(Exercise directions): Copy out the entries exactly, from the first line to the last.

--------------------------------

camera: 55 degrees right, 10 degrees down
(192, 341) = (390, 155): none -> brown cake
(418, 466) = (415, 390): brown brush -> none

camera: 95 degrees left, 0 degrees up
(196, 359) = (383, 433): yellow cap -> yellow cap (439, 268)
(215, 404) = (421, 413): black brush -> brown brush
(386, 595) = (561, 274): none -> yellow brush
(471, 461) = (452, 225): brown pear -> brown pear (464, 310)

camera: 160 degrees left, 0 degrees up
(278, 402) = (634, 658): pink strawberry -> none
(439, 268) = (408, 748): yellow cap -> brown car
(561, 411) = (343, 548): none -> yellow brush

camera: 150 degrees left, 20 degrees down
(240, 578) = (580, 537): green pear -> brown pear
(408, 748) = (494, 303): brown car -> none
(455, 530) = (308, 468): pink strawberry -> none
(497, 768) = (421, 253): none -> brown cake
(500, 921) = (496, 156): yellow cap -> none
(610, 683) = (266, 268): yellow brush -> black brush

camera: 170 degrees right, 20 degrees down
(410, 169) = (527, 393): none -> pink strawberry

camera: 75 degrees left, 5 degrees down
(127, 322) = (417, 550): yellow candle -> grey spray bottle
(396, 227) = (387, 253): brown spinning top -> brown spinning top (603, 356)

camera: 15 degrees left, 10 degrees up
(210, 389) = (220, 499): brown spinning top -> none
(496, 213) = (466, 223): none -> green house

--------------------------------

(Solution):
camera: 55 degrees right, 10 degrees down
(192, 341) = (390, 155): none -> brown cake
(418, 466) = (415, 390): brown brush -> none

camera: 95 degrees left, 0 degrees up
(196, 359) = (383, 433): yellow cap -> yellow cap (439, 268)
(215, 404) = (421, 413): black brush -> brown brush
(386, 595) = (561, 274): none -> yellow brush
(471, 461) = (452, 225): brown pear -> brown pear (464, 310)

camera: 160 degrees left, 0 degrees up
(278, 402) = (634, 658): pink strawberry -> none
(439, 268) = (408, 748): yellow cap -> brown car
(561, 411) = (343, 548): none -> yellow brush

camera: 150 degrees left, 20 degrees down
(240, 578) = (580, 537): green pear -> brown pear
(408, 748) = (494, 303): brown car -> none
(455, 530) = (308, 468): pink strawberry -> none
(497, 768) = (421, 253): none -> brown cake
(500, 921) = (496, 156): yellow cap -> none
(610, 683) = (266, 268): yellow brush -> black brush

camera: 170 degrees right, 20 degrees down
(410, 169) = (527, 393): none -> pink strawberry

camera: 75 degrees left, 5 degrees down
(127, 322) = (417, 550): yellow candle -> grey spray bottle
(396, 227) = (387, 253): brown spinning top -> brown spinning top (603, 356)

camera: 15 degrees left, 10 degrees up
(210, 389) = (220, 499): brown spinning top -> none
(496, 213) = (466, 223): none -> green house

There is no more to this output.